• To do:
Restrict the output to the lines below starting at the one that contains "U103 pin GND: COM -> VRAW" and ending at the one that contains "U104 pin PA5: COM -> none", and restate them word for word, both ends included.

• Entries supplied:
-----
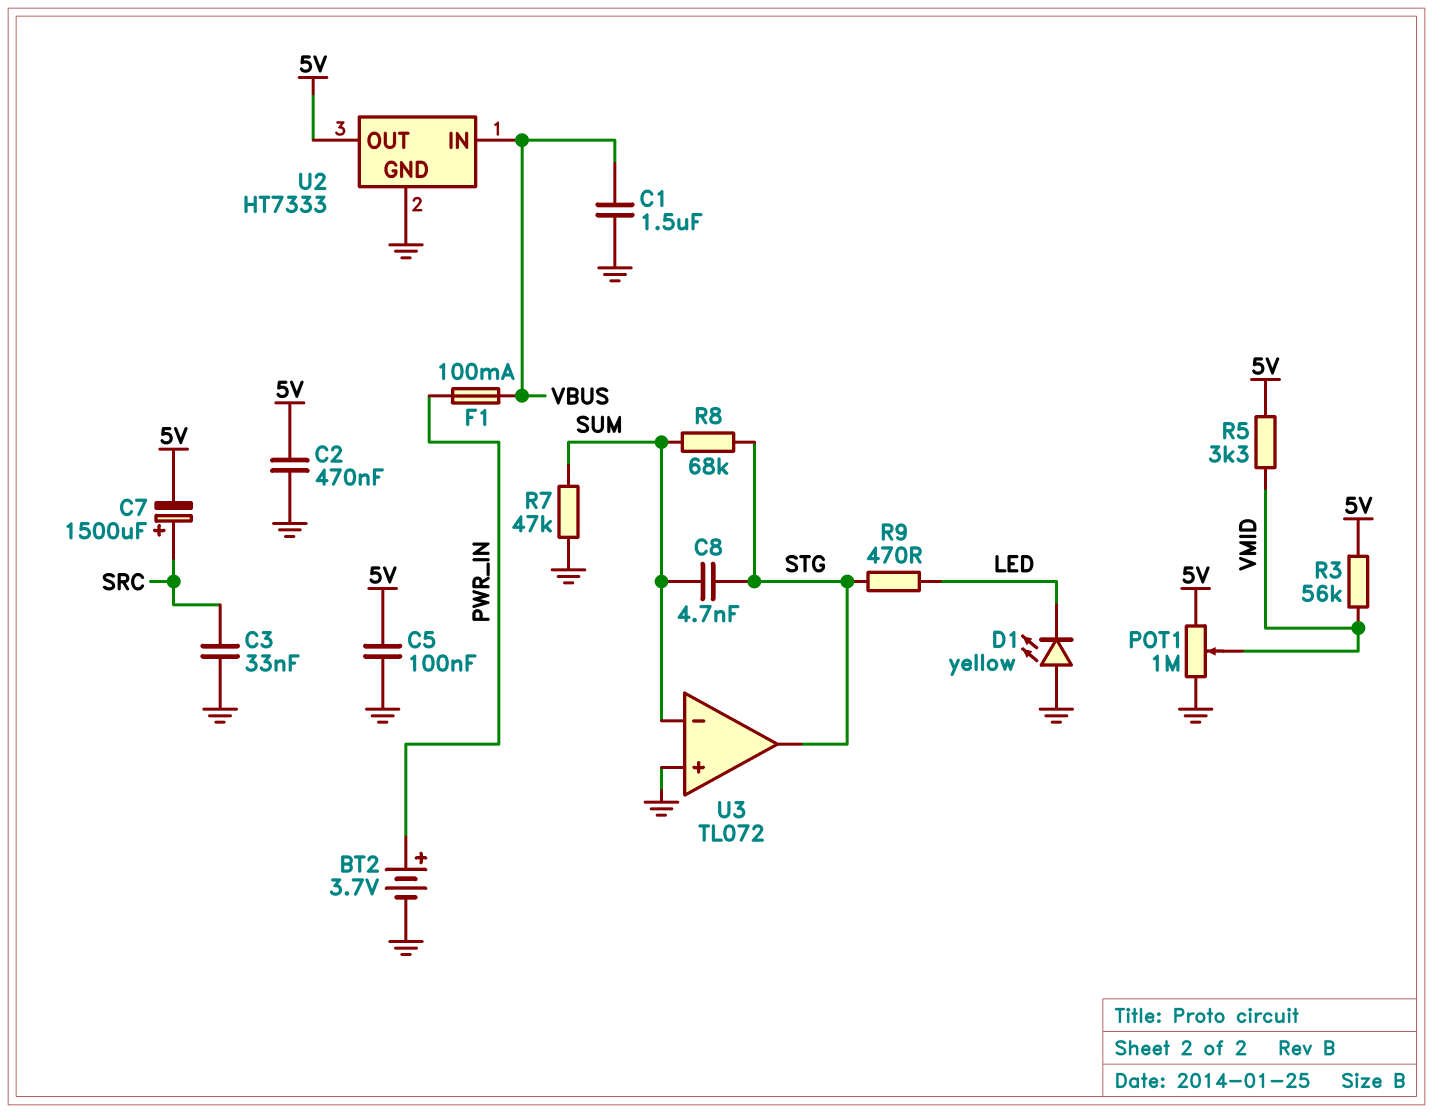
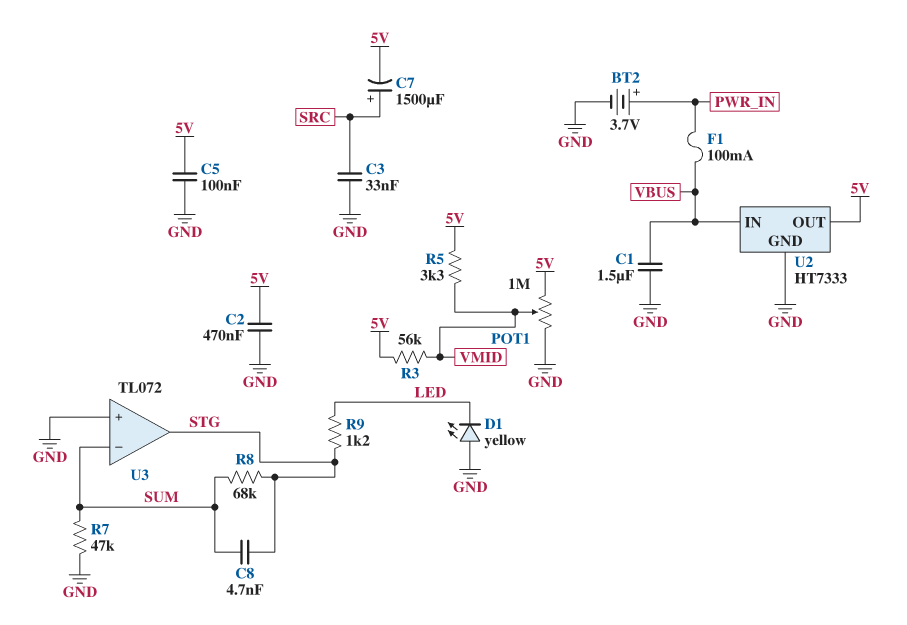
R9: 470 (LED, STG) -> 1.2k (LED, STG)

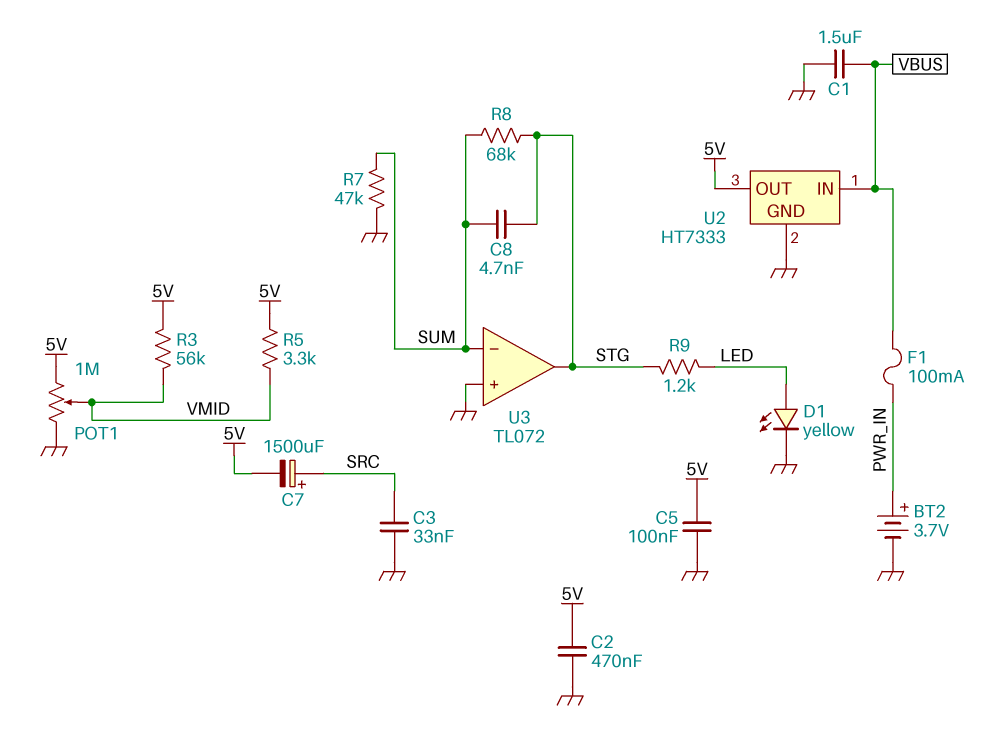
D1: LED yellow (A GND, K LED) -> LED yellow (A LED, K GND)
-----
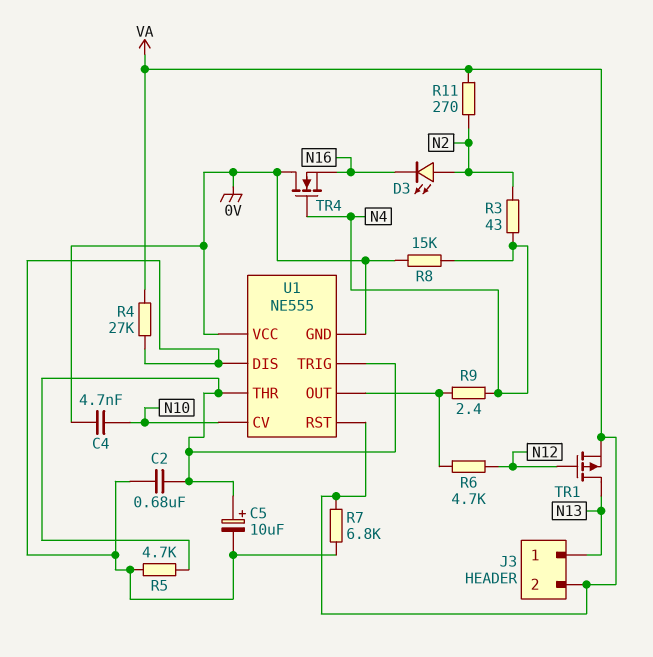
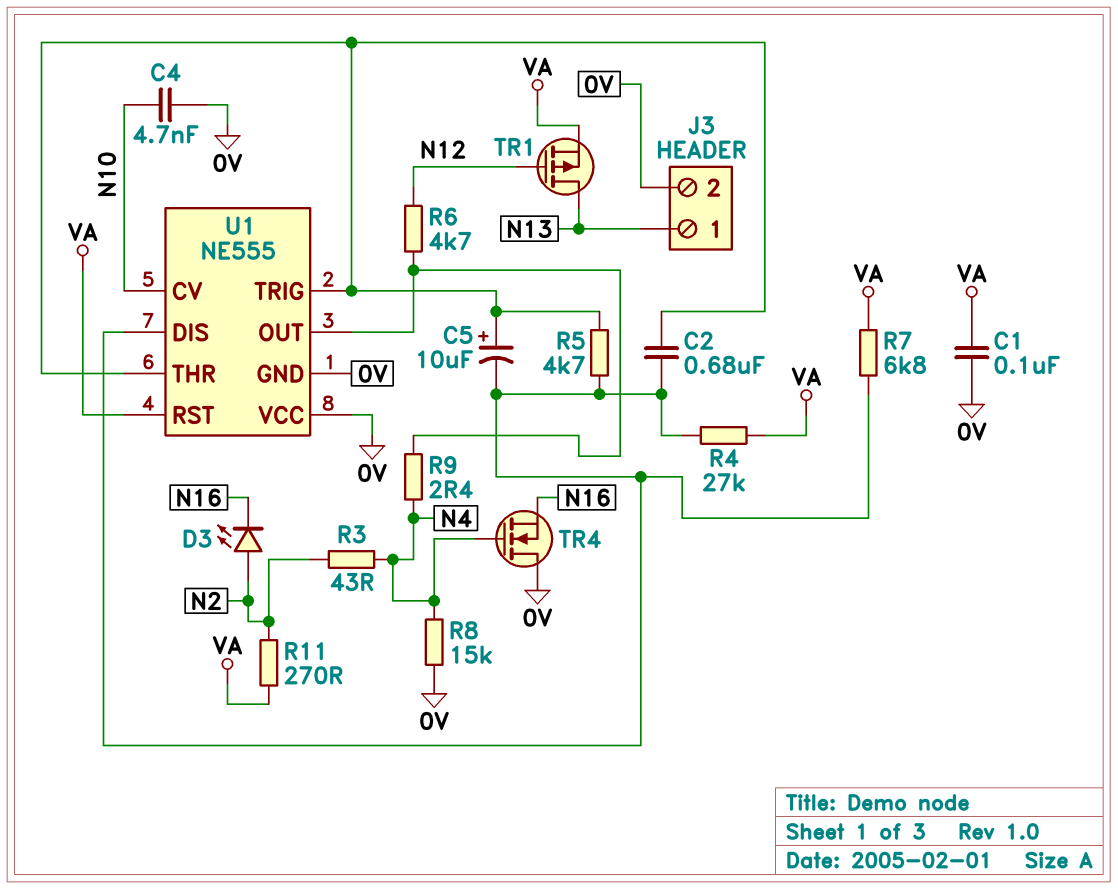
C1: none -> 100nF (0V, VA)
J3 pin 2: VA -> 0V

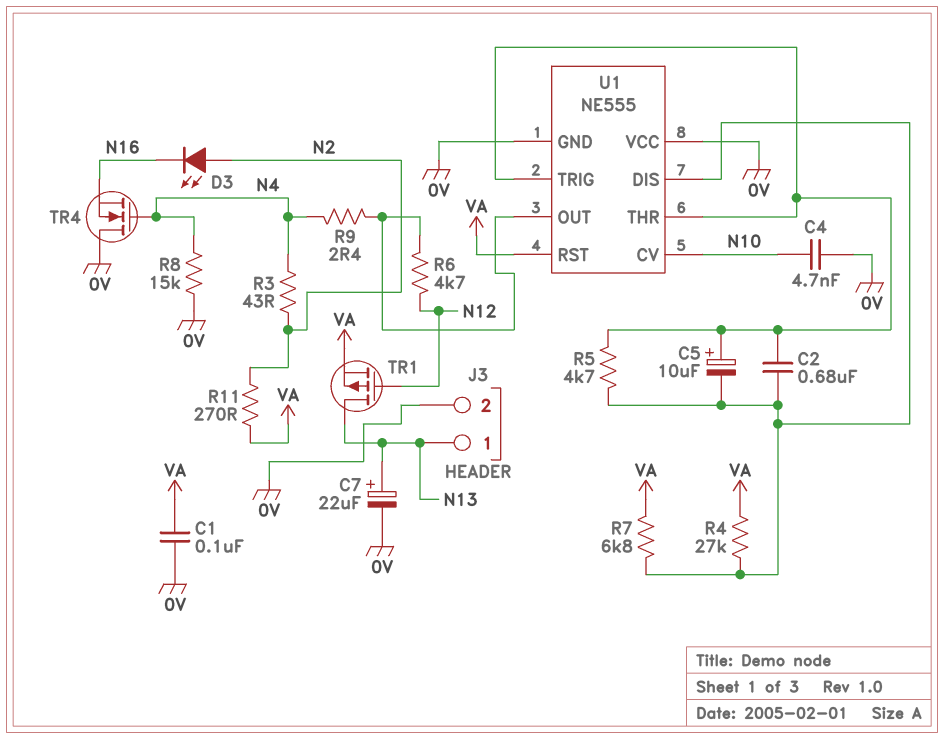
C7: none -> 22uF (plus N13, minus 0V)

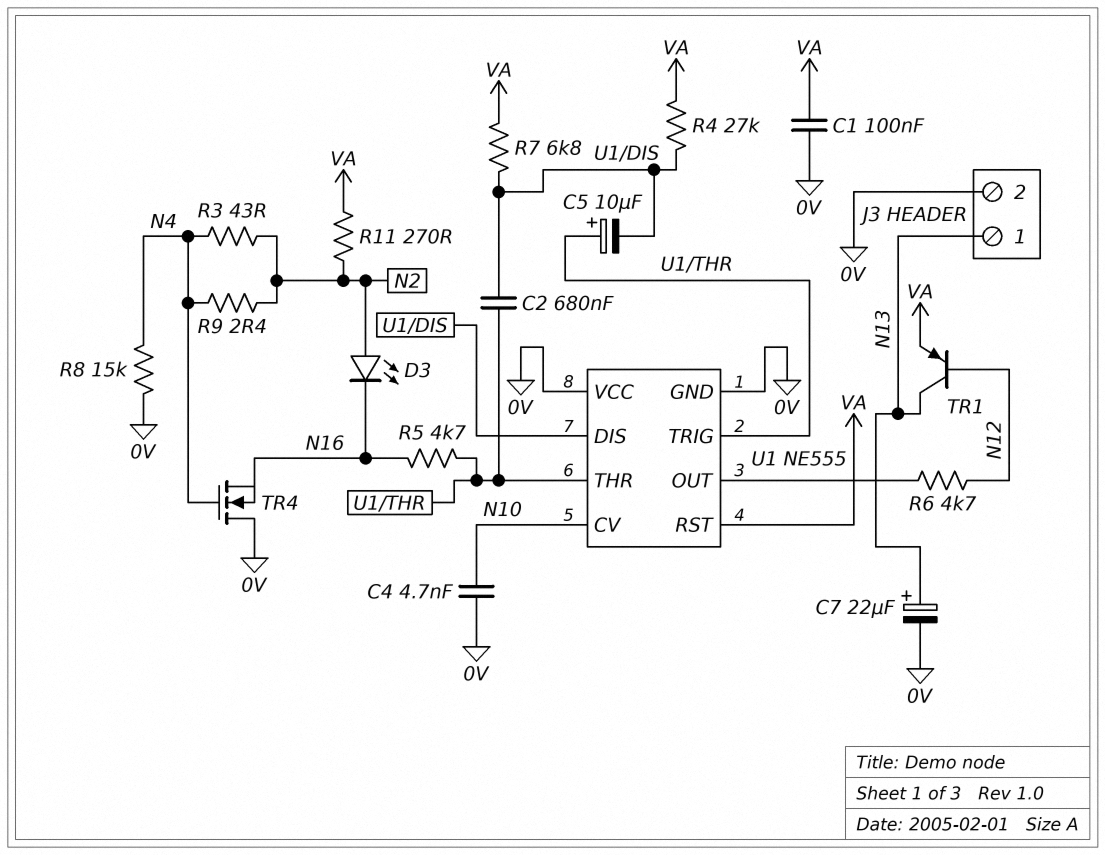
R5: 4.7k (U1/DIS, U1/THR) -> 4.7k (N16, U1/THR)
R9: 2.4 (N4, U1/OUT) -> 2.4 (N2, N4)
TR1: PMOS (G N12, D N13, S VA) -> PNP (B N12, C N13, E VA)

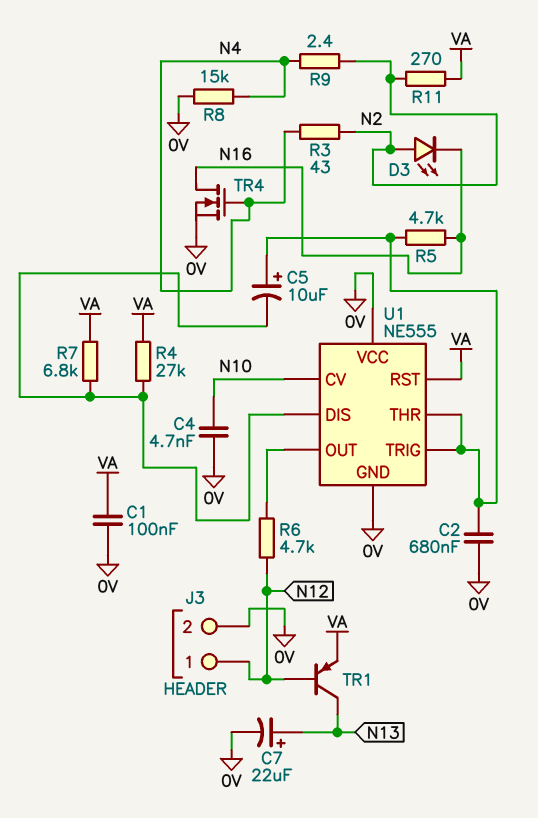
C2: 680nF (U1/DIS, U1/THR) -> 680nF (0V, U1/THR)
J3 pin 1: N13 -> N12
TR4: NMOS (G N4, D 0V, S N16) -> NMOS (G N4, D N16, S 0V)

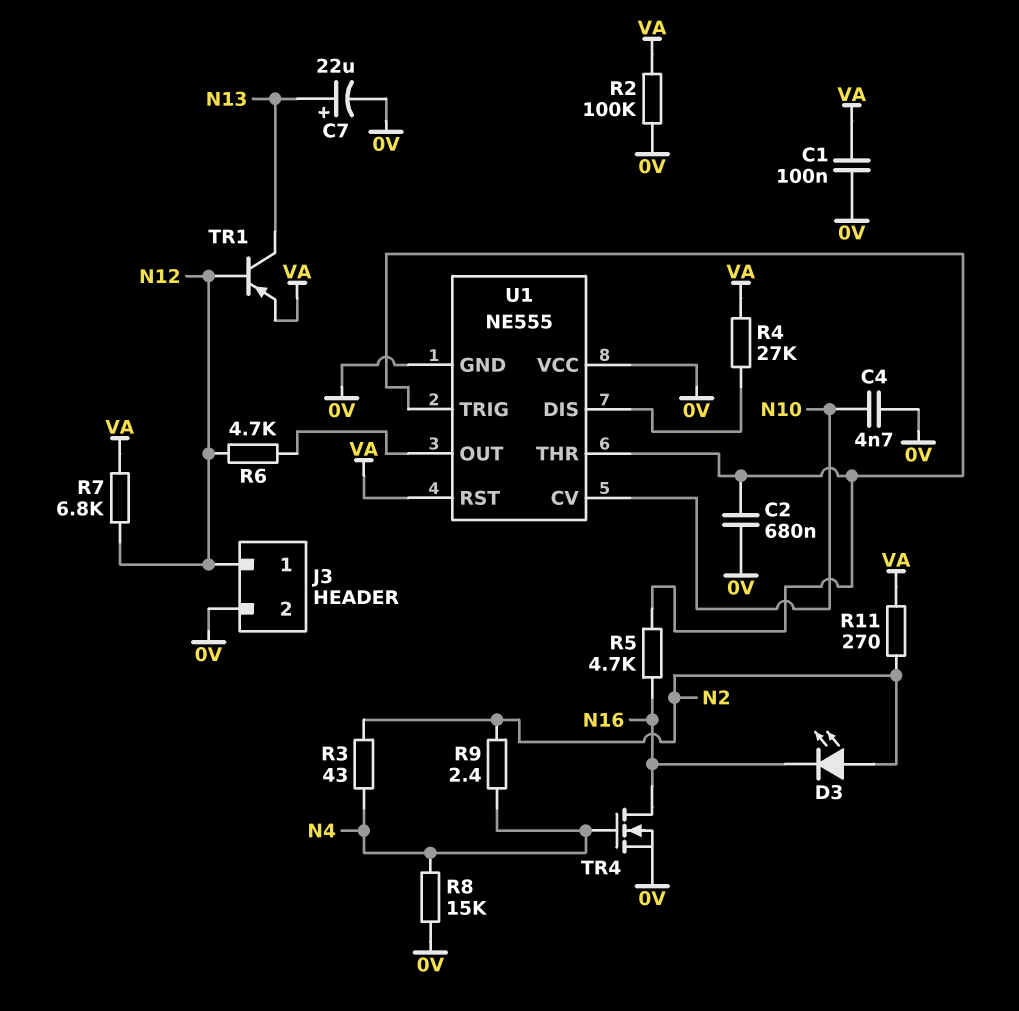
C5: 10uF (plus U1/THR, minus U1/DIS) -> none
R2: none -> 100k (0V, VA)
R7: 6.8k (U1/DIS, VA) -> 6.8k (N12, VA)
-----
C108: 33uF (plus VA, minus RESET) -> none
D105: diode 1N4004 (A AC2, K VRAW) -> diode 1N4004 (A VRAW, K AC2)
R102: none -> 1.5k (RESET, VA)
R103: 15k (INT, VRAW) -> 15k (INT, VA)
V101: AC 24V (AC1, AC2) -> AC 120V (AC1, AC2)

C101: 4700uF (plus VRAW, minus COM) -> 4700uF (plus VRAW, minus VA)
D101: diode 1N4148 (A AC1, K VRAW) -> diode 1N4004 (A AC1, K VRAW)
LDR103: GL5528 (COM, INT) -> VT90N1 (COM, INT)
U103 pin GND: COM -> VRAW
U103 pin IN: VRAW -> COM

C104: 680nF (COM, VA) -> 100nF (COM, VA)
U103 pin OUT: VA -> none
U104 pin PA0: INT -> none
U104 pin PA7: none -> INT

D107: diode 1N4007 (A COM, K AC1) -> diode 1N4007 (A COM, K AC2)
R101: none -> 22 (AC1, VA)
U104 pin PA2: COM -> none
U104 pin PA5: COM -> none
-----
• Expected output:
U103 pin GND: COM -> VRAW
U103 pin IN: VRAW -> COM

C104: 680nF (COM, VA) -> 100nF (COM, VA)
U103 pin OUT: VA -> none
U104 pin PA0: INT -> none
U104 pin PA7: none -> INT

D107: diode 1N4007 (A COM, K AC1) -> diode 1N4007 (A COM, K AC2)
R101: none -> 22 (AC1, VA)
U104 pin PA2: COM -> none
U104 pin PA5: COM -> none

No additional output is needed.